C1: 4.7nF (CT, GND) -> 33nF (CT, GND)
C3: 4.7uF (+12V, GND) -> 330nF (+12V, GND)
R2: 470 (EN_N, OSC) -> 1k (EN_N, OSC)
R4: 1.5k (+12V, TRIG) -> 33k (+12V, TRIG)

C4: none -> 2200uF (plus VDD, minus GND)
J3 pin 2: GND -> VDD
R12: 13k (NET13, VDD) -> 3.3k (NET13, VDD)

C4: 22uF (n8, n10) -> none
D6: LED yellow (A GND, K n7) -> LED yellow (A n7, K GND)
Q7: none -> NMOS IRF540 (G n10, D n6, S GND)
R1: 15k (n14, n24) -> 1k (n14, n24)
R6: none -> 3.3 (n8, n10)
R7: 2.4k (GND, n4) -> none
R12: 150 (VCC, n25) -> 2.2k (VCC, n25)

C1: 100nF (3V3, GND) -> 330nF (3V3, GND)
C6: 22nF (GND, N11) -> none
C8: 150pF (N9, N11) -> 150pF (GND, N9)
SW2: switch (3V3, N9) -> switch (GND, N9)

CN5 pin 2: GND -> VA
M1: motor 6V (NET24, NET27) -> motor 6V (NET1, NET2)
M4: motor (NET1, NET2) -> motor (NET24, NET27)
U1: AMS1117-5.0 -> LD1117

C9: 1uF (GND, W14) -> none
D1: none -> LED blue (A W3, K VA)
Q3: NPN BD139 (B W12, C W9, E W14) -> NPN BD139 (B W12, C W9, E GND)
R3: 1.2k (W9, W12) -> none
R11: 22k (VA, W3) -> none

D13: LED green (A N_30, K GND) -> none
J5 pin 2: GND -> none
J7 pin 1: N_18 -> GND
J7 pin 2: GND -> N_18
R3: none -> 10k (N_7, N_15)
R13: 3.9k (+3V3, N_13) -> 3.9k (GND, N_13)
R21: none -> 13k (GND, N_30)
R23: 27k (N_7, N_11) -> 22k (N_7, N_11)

What you need to do —
Only the lines from the one with "M4: motor (NET1, NET2)" to the end of the listing are wanted. Print them exactly, keeping both ends.

Problem solution —
M4: motor (NET1, NET2) -> motor (NET24, NET27)
U1: AMS1117-5.0 -> LD1117

C9: 1uF (GND, W14) -> none
D1: none -> LED blue (A W3, K VA)
Q3: NPN BD139 (B W12, C W9, E W14) -> NPN BD139 (B W12, C W9, E GND)
R3: 1.2k (W9, W12) -> none
R11: 22k (VA, W3) -> none

D13: LED green (A N_30, K GND) -> none
J5 pin 2: GND -> none
J7 pin 1: N_18 -> GND
J7 pin 2: GND -> N_18
R3: none -> 10k (N_7, N_15)
R13: 3.9k (+3V3, N_13) -> 3.9k (GND, N_13)
R21: none -> 13k (GND, N_30)
R23: 27k (N_7, N_11) -> 22k (N_7, N_11)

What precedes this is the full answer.